__How to complete this task__
Given the records below, the lines starting at the line with "cyan star: (129, 40) -> (124, 36), moved" and ending at the line with "orange line: (271, 218)" should be output exactly, both end lines kept and pictures left out.

__Source information__
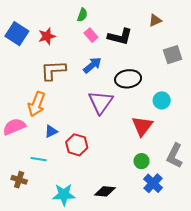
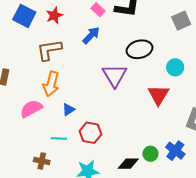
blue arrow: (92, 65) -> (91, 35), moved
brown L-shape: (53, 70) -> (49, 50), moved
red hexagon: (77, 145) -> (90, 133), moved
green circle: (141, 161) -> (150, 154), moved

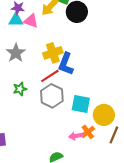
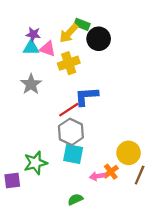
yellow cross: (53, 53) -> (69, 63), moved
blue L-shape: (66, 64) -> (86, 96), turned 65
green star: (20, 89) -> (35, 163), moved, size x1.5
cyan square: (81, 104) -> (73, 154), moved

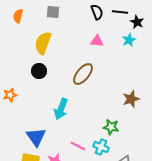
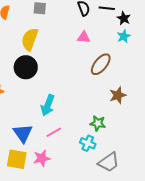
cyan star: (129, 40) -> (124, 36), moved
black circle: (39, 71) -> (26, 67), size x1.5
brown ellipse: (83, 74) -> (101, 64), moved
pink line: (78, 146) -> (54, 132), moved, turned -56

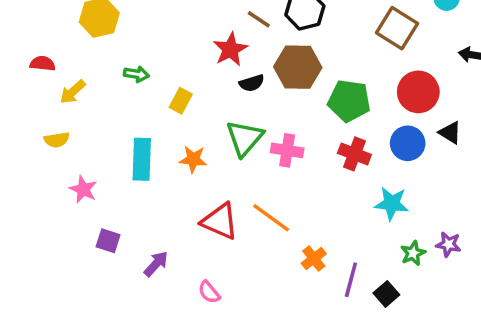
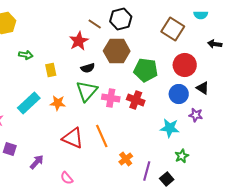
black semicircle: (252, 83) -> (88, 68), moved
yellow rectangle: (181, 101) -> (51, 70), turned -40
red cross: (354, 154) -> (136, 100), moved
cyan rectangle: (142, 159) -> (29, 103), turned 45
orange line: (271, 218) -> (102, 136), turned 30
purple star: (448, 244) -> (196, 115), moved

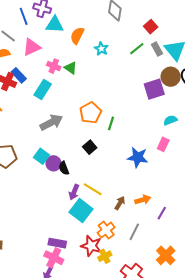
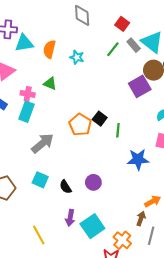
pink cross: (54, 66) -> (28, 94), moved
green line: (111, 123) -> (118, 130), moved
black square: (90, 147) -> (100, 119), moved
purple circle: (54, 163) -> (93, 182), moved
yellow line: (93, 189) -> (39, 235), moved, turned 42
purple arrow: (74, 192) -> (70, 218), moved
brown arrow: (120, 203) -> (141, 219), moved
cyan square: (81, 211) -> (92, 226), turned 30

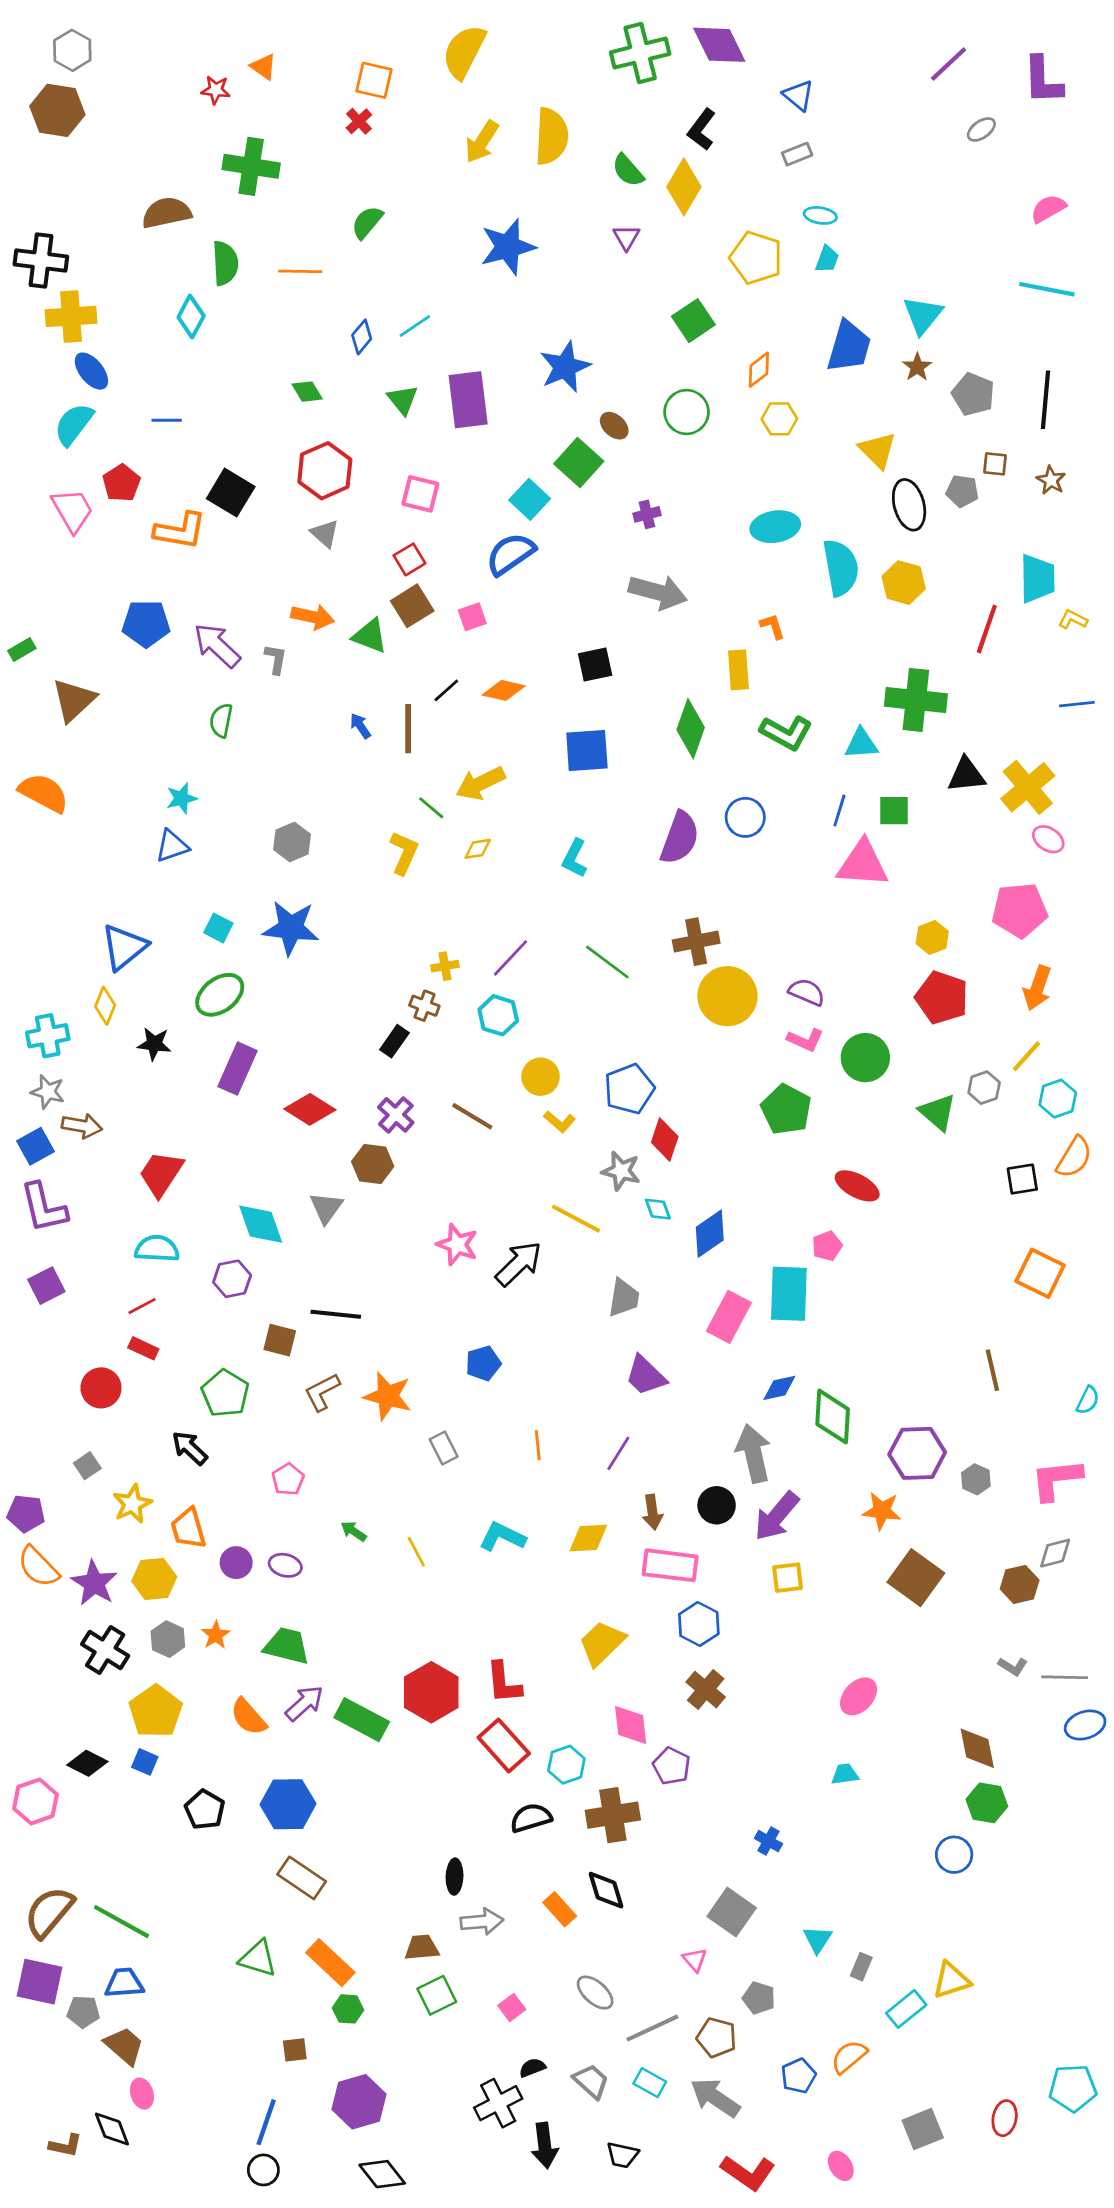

--

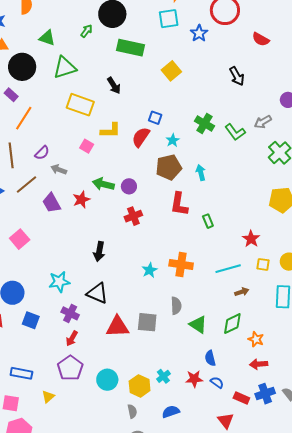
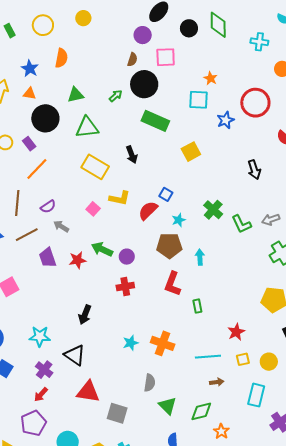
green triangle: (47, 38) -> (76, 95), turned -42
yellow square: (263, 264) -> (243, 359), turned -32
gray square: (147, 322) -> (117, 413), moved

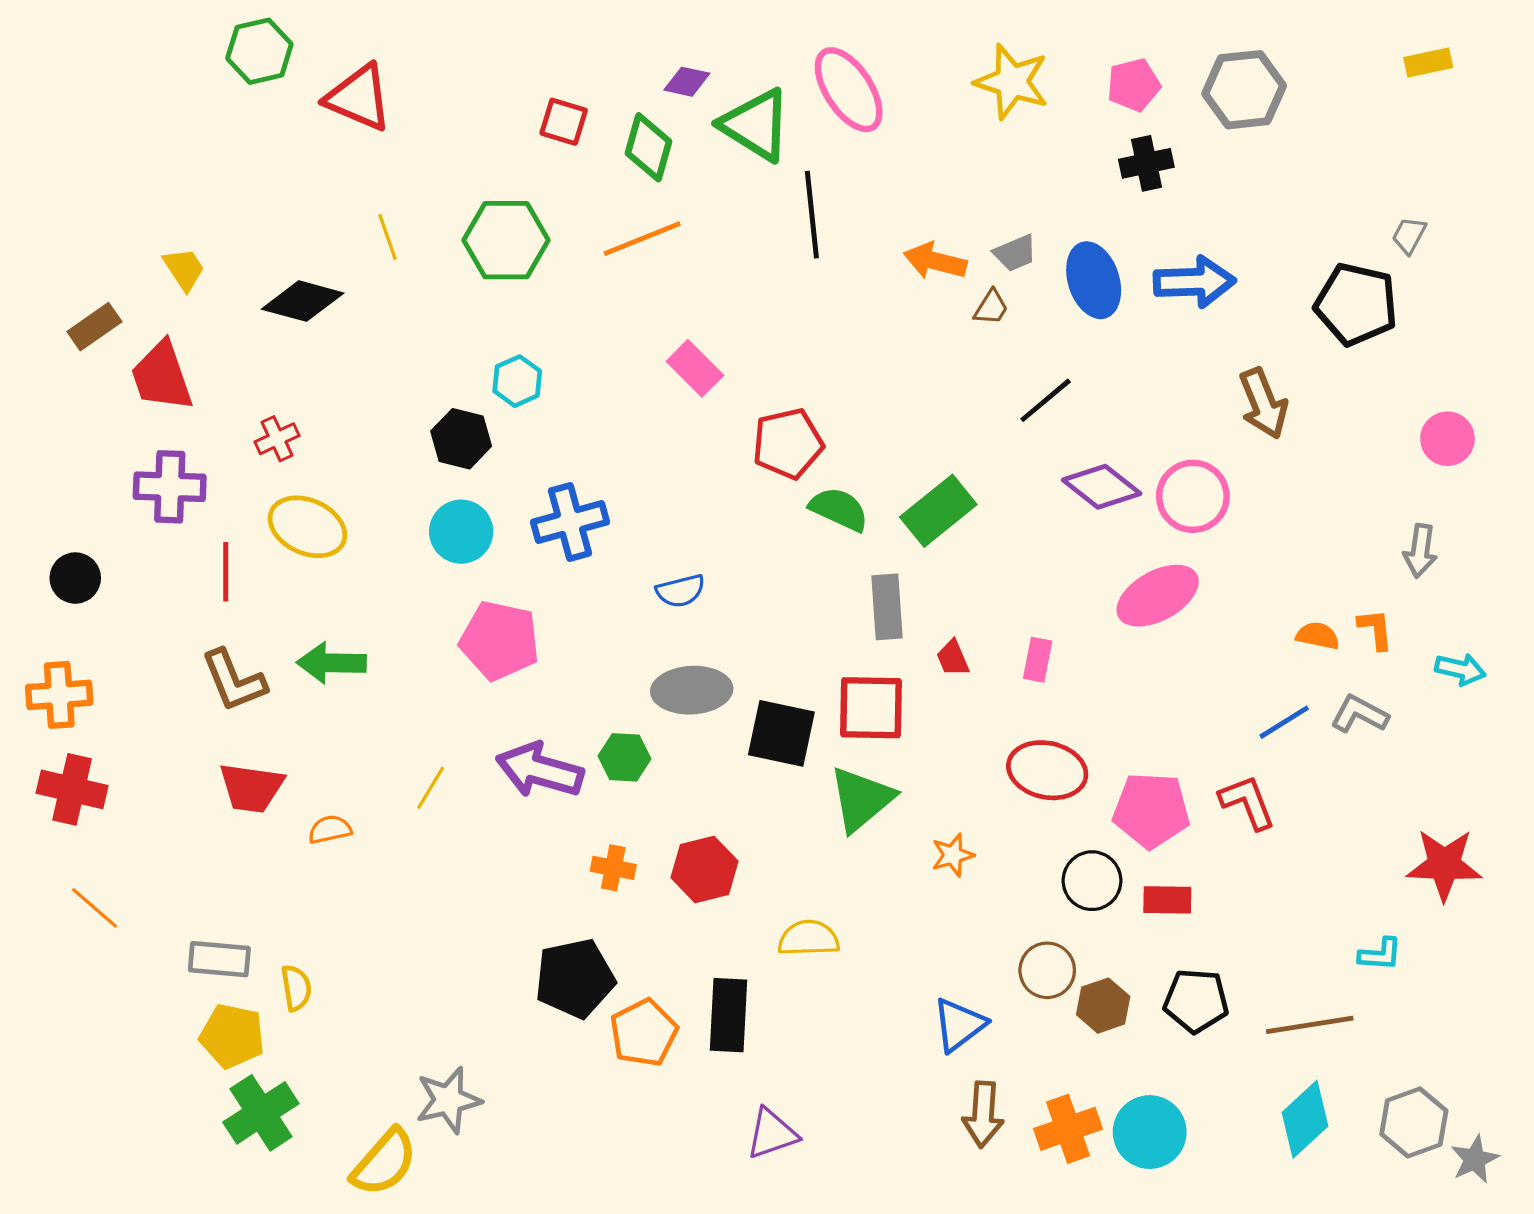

__Answer to this task__
cyan star: (129, 40) -> (124, 36), moved
black circle: (39, 71) -> (26, 67), size x1.5
brown ellipse: (83, 74) -> (101, 64), moved
pink line: (78, 146) -> (54, 132), moved, turned -56

black semicircle: (252, 83) -> (88, 68), moved
yellow rectangle: (181, 101) -> (51, 70), turned -40
red cross: (354, 154) -> (136, 100), moved
cyan rectangle: (142, 159) -> (29, 103), turned 45
orange line: (271, 218) -> (102, 136), turned 30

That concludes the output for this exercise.